What to do – Transcribe the data verbatim and drop its images.

○ ○ ○ ○ ○ ○ ○

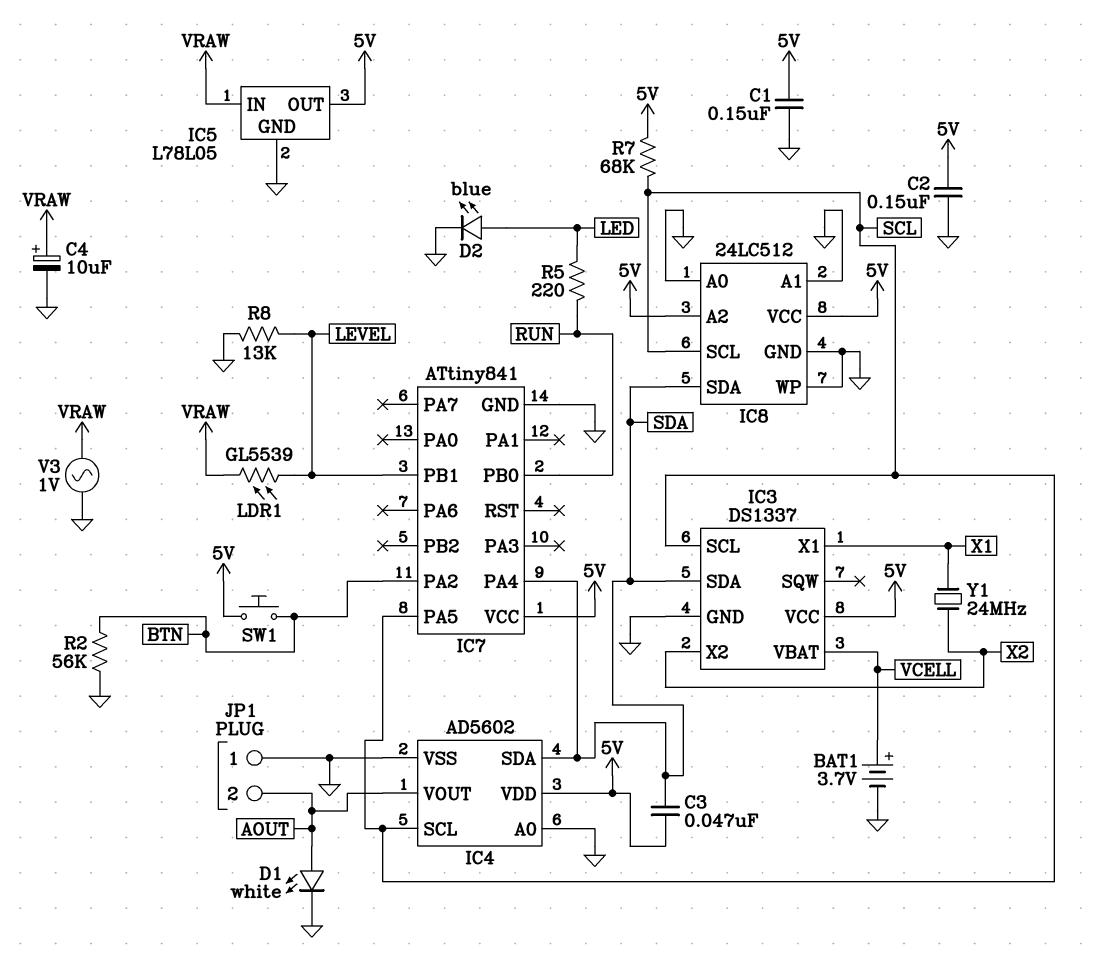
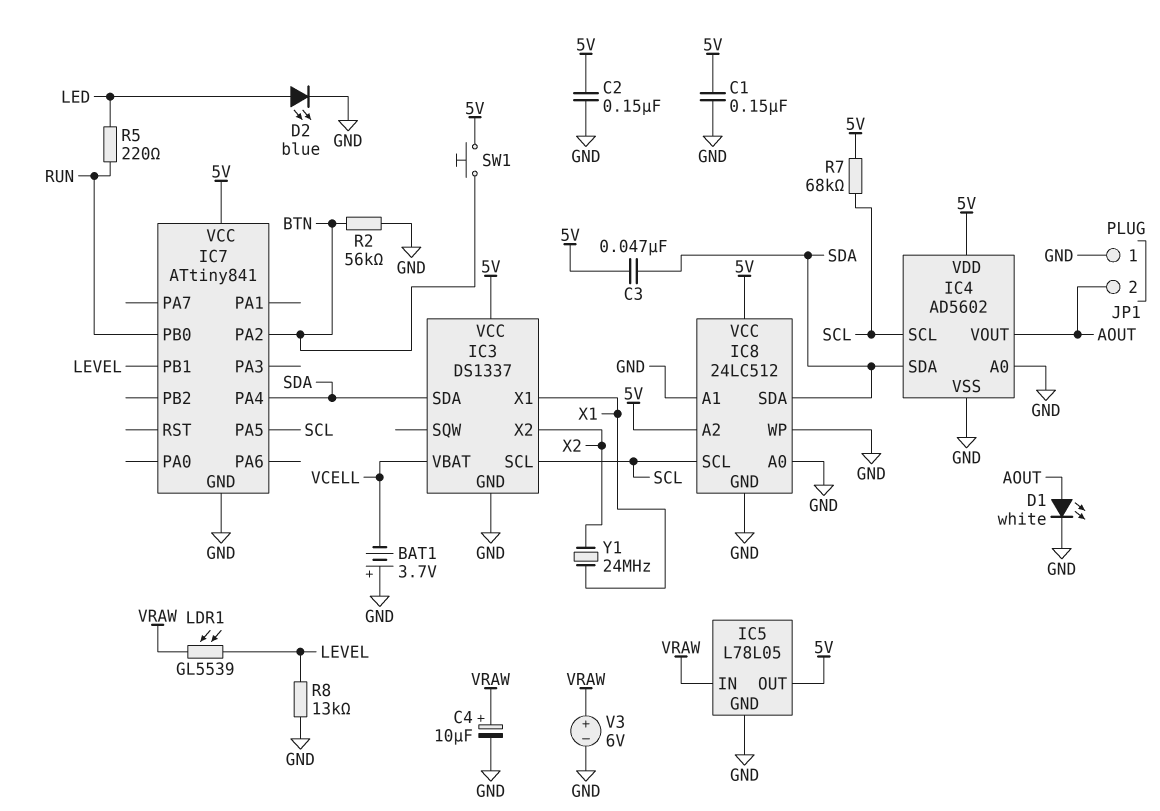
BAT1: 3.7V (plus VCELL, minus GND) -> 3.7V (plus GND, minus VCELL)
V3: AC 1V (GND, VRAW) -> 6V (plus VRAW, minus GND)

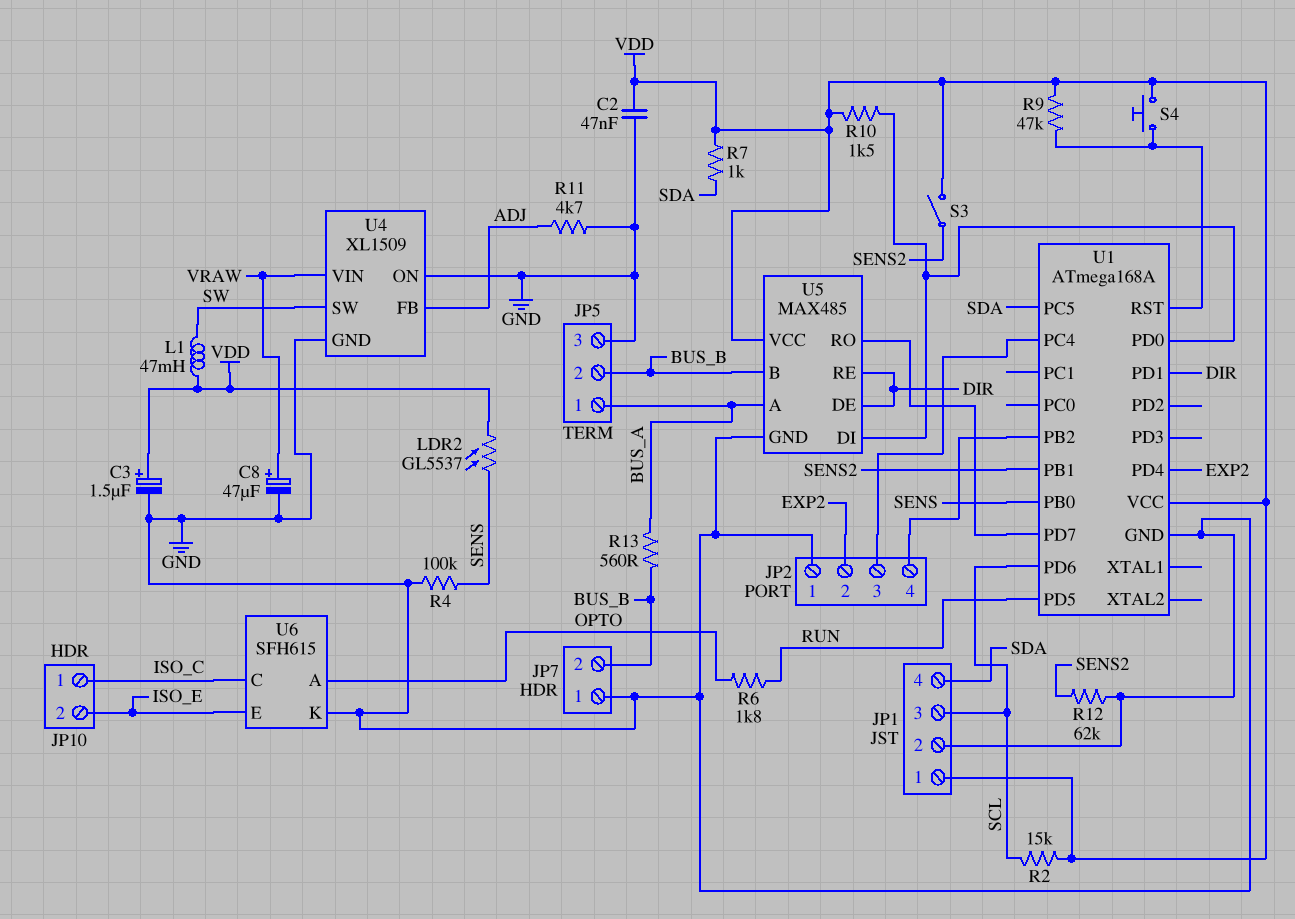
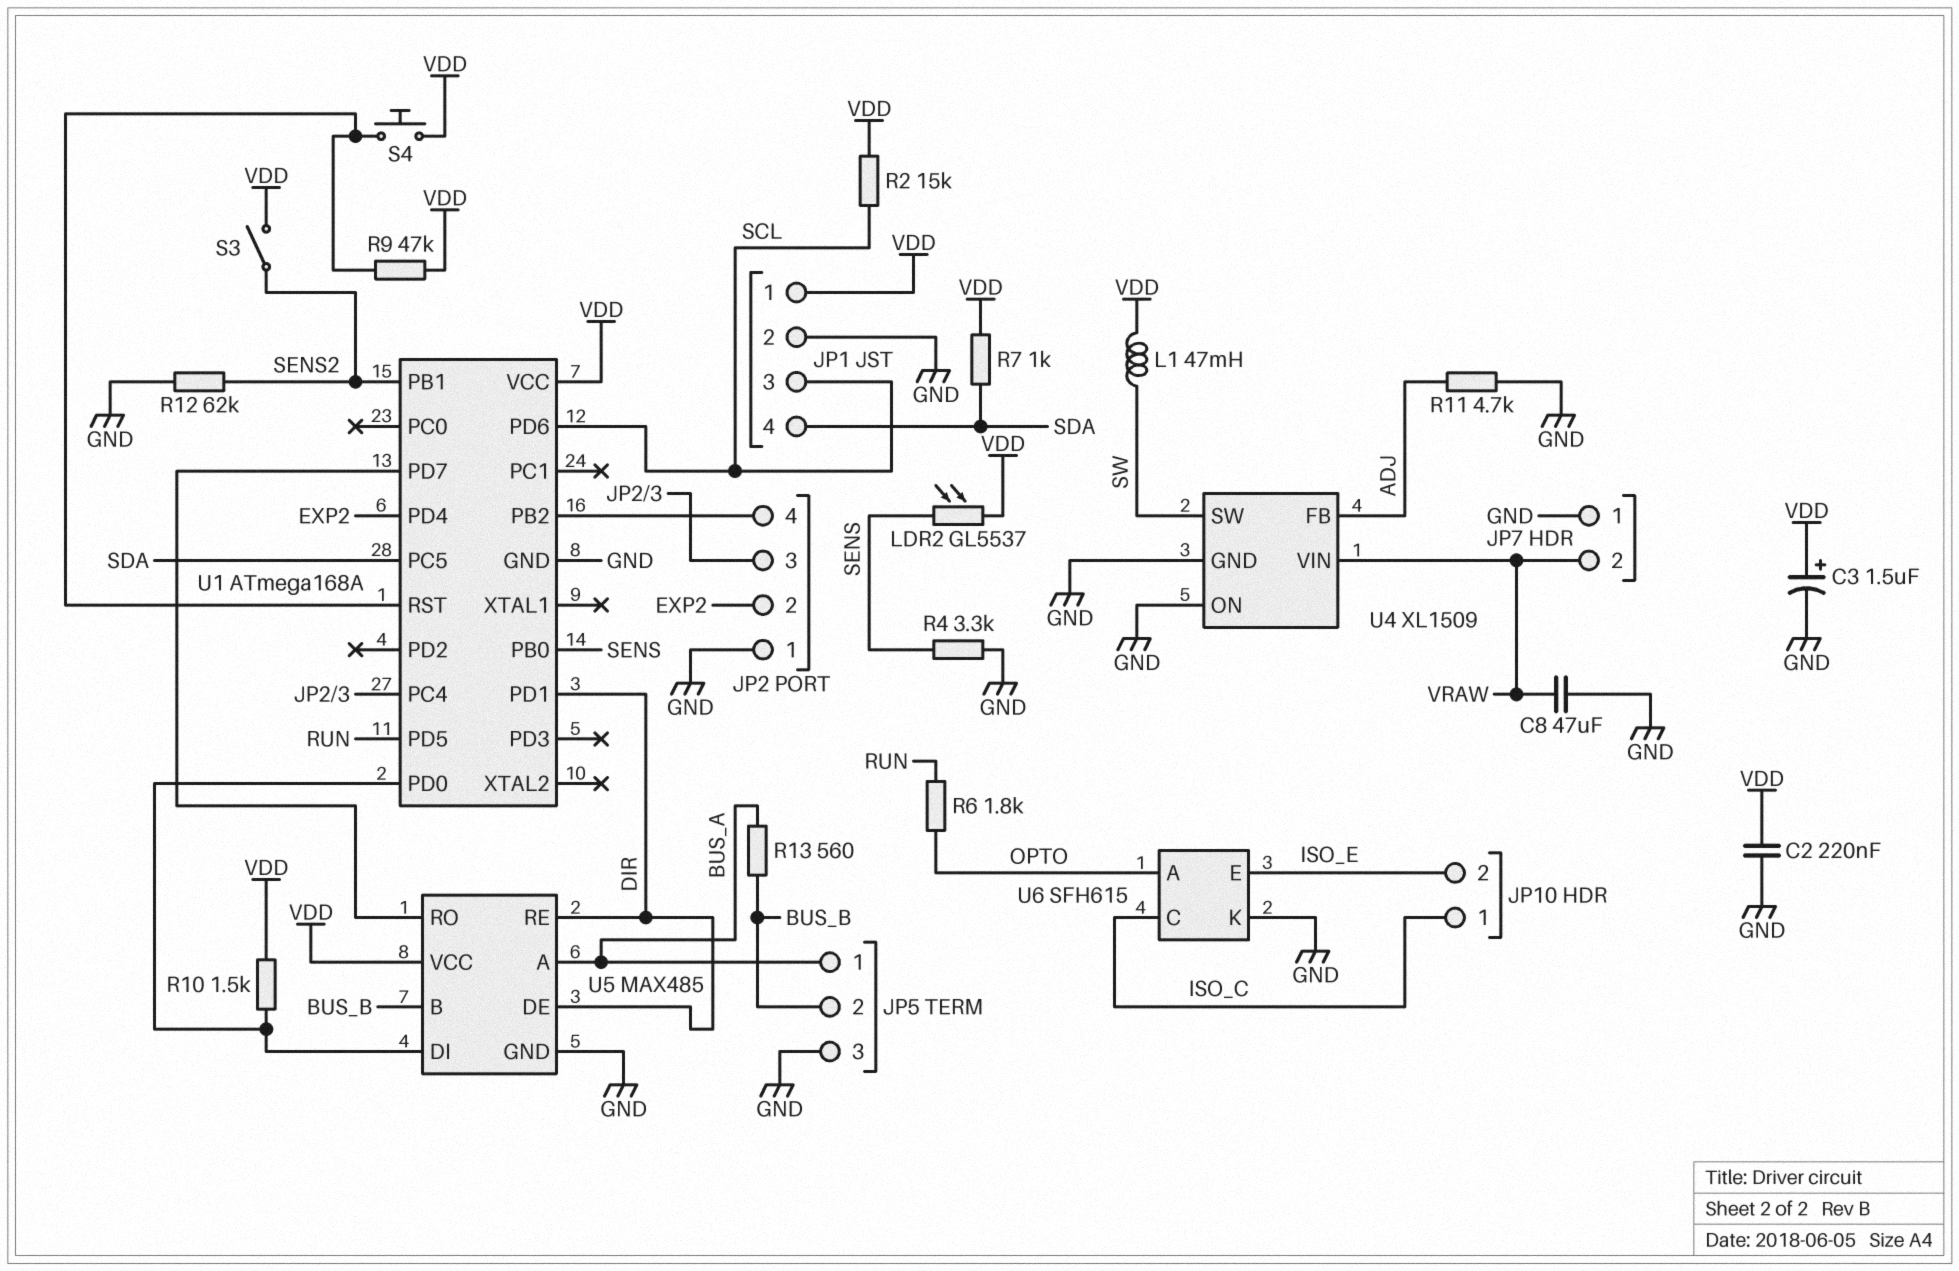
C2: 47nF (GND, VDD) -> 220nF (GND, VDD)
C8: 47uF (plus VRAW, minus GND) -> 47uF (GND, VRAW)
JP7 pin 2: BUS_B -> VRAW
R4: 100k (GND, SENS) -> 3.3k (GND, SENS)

○ ○ ○ ○ ○ ○ ○

Solution to this task –
BAT1: 3.7V (plus VCELL, minus GND) -> 3.7V (plus GND, minus VCELL)
V3: AC 1V (GND, VRAW) -> 6V (plus VRAW, minus GND)

C2: 47nF (GND, VDD) -> 220nF (GND, VDD)
C8: 47uF (plus VRAW, minus GND) -> 47uF (GND, VRAW)
JP7 pin 2: BUS_B -> VRAW
R4: 100k (GND, SENS) -> 3.3k (GND, SENS)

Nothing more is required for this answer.